(Spatial object tracking data)
:::::

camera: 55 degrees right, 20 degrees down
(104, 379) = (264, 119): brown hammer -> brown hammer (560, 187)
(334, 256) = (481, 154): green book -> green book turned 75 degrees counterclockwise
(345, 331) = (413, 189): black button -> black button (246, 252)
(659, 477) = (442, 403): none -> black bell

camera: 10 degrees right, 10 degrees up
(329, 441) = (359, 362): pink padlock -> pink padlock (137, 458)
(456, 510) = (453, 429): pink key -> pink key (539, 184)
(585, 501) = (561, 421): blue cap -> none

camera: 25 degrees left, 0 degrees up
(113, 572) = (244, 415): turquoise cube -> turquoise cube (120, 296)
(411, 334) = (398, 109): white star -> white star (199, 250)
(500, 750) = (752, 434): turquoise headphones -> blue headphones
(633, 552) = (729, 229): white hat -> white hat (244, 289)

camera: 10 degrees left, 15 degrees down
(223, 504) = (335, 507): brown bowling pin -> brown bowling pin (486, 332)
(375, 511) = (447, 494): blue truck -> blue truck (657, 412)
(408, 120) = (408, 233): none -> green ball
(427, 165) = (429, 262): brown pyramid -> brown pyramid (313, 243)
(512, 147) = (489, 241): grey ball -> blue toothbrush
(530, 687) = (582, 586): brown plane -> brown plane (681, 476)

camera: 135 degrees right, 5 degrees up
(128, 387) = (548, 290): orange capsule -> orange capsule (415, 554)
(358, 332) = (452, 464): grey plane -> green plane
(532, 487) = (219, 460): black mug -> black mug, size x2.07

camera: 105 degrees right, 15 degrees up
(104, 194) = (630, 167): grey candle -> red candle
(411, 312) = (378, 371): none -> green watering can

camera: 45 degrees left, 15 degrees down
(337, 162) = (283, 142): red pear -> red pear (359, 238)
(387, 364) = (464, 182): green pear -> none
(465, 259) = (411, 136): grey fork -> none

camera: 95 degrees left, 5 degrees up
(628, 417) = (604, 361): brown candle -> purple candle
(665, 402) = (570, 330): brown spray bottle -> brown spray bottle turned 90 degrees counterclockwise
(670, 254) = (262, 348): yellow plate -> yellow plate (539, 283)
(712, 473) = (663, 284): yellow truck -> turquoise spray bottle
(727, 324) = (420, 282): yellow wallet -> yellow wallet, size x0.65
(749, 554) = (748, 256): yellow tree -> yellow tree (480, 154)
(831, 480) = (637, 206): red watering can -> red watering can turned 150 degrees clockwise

:::::

▶ **What is needed**: Output, from the data above, the lines from the line with "camera: 25 degrees left, 0 degrees up" to the line with "(411, 312) = (378, 371): none" exactly as they stand, both ends included and nothing else.

▶ **Reply**:
camera: 25 degrees left, 0 degrees up
(113, 572) = (244, 415): turquoise cube -> turquoise cube (120, 296)
(411, 334) = (398, 109): white star -> white star (199, 250)
(500, 750) = (752, 434): turquoise headphones -> blue headphones
(633, 552) = (729, 229): white hat -> white hat (244, 289)

camera: 10 degrees left, 15 degrees down
(223, 504) = (335, 507): brown bowling pin -> brown bowling pin (486, 332)
(375, 511) = (447, 494): blue truck -> blue truck (657, 412)
(408, 120) = (408, 233): none -> green ball
(427, 165) = (429, 262): brown pyramid -> brown pyramid (313, 243)
(512, 147) = (489, 241): grey ball -> blue toothbrush
(530, 687) = (582, 586): brown plane -> brown plane (681, 476)

camera: 135 degrees right, 5 degrees up
(128, 387) = (548, 290): orange capsule -> orange capsule (415, 554)
(358, 332) = (452, 464): grey plane -> green plane
(532, 487) = (219, 460): black mug -> black mug, size x2.07

camera: 105 degrees right, 15 degrees up
(104, 194) = (630, 167): grey candle -> red candle
(411, 312) = (378, 371): none -> green watering can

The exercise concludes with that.